## Problem description
Give back only the lines in the records below from the one with "IMU1: ADXL345 -> LSM6DS3" to the one with "BARO pin GND: 3V3 -> GND", both inclusive, word for word.

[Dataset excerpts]
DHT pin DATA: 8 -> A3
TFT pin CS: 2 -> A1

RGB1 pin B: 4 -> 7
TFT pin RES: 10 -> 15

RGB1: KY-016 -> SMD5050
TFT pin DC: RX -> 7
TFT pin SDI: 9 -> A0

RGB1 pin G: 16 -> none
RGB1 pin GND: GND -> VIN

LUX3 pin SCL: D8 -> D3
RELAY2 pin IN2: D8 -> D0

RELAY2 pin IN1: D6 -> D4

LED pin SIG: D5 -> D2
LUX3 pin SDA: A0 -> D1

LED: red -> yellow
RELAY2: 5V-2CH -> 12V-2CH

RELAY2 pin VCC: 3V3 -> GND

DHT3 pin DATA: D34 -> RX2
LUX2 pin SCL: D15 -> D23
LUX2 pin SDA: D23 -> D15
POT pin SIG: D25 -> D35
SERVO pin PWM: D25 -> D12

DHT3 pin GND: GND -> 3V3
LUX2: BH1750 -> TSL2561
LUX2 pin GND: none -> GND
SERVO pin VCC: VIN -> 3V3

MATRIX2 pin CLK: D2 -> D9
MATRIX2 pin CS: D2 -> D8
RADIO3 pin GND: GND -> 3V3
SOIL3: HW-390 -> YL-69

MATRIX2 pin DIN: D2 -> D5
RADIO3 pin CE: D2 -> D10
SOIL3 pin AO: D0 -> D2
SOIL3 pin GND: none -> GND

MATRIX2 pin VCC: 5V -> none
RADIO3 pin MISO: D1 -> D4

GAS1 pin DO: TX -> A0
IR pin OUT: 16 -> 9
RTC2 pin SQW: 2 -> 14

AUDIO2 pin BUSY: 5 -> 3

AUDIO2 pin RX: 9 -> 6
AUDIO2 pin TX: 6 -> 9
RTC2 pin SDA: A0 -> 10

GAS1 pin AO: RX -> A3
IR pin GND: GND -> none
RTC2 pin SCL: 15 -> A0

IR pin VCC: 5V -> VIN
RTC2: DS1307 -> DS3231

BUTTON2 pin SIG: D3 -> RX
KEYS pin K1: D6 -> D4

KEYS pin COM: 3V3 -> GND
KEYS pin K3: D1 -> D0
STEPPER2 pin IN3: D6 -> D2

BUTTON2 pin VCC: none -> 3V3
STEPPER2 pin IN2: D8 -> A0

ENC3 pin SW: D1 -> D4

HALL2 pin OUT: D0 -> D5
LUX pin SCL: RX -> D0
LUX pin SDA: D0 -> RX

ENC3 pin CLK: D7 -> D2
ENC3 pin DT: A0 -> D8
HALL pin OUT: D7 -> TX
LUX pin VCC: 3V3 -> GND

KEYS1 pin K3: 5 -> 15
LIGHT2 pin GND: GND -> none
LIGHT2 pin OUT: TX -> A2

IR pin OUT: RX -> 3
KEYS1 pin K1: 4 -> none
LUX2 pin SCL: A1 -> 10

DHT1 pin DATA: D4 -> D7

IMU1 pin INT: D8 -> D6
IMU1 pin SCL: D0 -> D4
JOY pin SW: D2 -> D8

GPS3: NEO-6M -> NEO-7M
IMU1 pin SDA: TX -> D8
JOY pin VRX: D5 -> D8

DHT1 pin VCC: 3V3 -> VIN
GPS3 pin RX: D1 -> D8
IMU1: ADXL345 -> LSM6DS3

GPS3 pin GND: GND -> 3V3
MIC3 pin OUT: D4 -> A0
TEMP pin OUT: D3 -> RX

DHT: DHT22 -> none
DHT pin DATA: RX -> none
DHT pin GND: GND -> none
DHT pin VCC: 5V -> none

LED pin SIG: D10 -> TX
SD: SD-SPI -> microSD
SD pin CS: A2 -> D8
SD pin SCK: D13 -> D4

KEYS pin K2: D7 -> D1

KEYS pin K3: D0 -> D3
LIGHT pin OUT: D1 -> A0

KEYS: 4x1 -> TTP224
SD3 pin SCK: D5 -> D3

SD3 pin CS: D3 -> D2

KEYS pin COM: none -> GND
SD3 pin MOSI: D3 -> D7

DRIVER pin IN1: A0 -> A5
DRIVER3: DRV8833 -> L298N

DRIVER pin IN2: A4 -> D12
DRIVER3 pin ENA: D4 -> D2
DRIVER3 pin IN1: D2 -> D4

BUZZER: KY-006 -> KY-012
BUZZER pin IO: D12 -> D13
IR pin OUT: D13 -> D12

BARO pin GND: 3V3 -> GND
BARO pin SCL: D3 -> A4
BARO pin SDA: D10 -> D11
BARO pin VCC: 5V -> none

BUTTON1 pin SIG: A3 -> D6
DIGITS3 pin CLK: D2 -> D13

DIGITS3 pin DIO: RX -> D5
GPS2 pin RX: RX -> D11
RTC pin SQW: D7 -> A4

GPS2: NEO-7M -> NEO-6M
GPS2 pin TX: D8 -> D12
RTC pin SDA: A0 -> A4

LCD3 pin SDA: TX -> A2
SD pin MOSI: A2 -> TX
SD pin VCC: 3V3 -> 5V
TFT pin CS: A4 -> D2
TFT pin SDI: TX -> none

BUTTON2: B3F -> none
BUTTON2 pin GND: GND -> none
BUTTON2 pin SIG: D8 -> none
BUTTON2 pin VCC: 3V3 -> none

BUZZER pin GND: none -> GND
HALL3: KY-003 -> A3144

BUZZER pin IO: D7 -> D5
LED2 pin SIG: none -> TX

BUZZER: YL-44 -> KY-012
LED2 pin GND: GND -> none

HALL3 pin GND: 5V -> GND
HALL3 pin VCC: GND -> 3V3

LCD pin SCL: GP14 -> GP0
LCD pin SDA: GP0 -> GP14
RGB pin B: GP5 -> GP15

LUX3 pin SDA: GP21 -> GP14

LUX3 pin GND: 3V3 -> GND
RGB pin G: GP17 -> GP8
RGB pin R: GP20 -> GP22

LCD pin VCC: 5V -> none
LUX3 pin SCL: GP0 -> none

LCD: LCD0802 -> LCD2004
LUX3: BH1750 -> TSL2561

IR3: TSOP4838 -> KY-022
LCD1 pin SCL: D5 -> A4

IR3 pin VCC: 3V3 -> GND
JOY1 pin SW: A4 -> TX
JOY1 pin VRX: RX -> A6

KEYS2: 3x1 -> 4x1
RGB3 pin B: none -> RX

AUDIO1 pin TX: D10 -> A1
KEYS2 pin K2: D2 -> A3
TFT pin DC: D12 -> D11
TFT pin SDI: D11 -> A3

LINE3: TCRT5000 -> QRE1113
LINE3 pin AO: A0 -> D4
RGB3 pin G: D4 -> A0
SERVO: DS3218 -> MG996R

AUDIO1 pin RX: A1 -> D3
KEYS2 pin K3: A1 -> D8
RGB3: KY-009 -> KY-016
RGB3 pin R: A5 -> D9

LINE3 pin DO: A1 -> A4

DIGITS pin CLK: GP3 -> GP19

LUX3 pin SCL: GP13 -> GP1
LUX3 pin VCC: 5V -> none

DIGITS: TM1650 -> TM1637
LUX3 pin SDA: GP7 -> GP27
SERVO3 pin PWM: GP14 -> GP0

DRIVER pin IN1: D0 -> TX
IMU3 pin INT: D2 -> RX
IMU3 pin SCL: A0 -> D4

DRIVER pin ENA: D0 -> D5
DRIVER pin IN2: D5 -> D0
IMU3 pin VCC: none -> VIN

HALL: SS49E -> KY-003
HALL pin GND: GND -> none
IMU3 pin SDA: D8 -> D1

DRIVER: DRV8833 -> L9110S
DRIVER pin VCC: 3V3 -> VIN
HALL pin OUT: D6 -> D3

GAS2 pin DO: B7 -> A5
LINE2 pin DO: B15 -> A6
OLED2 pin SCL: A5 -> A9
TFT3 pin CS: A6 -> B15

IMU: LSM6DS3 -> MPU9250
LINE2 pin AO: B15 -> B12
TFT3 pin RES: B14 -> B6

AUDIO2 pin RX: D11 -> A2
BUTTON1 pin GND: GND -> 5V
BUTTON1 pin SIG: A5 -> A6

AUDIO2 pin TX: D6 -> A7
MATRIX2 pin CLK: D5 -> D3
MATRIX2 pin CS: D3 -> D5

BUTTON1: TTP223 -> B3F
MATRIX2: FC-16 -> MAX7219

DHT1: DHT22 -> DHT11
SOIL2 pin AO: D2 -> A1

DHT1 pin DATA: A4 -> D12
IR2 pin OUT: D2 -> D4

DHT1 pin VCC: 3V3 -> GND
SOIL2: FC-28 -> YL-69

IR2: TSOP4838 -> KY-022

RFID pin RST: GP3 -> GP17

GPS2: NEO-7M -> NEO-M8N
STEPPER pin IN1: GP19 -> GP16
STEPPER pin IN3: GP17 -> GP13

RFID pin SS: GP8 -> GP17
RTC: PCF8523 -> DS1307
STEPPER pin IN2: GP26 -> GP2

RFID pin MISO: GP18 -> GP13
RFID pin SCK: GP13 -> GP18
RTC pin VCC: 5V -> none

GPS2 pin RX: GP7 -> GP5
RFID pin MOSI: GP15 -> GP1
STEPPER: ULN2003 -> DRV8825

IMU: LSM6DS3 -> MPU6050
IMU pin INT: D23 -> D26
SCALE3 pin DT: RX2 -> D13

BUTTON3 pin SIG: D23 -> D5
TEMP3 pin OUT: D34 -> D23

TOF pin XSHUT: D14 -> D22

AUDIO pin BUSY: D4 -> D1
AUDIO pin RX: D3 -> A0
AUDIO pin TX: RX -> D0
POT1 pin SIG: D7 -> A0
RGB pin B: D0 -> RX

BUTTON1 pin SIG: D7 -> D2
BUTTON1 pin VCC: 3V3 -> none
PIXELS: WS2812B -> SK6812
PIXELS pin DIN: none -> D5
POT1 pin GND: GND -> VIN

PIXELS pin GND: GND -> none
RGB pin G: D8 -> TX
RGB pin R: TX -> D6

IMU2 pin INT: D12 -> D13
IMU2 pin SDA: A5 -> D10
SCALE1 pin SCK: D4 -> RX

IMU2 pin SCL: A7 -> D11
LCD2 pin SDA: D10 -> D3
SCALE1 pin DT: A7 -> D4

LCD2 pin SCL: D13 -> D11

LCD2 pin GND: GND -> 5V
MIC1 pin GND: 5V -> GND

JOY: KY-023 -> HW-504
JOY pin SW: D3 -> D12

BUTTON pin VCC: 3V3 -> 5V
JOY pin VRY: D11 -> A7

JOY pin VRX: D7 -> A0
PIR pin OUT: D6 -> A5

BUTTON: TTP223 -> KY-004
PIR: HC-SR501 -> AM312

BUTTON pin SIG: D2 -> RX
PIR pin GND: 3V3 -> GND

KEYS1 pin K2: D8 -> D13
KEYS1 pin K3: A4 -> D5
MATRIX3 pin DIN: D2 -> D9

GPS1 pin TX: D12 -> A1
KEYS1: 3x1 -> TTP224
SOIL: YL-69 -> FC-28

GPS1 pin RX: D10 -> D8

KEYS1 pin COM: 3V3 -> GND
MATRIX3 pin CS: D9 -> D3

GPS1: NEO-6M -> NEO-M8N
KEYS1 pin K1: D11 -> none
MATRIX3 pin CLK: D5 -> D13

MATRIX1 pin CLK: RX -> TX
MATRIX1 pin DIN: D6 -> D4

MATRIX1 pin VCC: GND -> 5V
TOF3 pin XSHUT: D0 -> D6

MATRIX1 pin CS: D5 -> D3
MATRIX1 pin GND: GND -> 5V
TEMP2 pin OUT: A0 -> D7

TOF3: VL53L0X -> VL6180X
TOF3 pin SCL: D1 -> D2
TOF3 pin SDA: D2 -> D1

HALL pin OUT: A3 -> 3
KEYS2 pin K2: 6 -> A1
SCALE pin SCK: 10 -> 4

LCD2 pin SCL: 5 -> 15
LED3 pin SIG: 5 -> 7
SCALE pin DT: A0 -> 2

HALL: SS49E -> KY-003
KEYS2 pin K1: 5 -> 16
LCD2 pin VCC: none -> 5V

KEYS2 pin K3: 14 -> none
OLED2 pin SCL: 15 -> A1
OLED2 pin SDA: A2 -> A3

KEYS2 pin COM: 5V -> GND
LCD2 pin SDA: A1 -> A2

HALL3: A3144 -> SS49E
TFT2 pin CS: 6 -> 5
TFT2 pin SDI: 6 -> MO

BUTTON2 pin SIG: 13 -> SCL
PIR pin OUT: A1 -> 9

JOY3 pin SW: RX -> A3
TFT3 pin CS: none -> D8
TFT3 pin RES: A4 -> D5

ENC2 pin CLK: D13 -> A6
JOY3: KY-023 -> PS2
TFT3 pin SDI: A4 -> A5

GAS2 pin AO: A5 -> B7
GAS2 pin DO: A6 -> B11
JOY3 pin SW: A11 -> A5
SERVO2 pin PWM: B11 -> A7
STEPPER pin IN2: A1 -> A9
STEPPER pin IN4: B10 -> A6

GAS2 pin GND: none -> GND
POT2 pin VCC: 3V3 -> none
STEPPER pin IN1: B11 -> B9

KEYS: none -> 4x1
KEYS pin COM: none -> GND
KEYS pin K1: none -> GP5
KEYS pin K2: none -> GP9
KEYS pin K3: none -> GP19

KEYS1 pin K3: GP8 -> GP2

## Result of the exercise
IMU1: ADXL345 -> LSM6DS3

GPS3 pin GND: GND -> 3V3
MIC3 pin OUT: D4 -> A0
TEMP pin OUT: D3 -> RX

DHT: DHT22 -> none
DHT pin DATA: RX -> none
DHT pin GND: GND -> none
DHT pin VCC: 5V -> none

LED pin SIG: D10 -> TX
SD: SD-SPI -> microSD
SD pin CS: A2 -> D8
SD pin SCK: D13 -> D4

KEYS pin K2: D7 -> D1

KEYS pin K3: D0 -> D3
LIGHT pin OUT: D1 -> A0

KEYS: 4x1 -> TTP224
SD3 pin SCK: D5 -> D3

SD3 pin CS: D3 -> D2

KEYS pin COM: none -> GND
SD3 pin MOSI: D3 -> D7

DRIVER pin IN1: A0 -> A5
DRIVER3: DRV8833 -> L298N

DRIVER pin IN2: A4 -> D12
DRIVER3 pin ENA: D4 -> D2
DRIVER3 pin IN1: D2 -> D4

BUZZER: KY-006 -> KY-012
BUZZER pin IO: D12 -> D13
IR pin OUT: D13 -> D12

BARO pin GND: 3V3 -> GND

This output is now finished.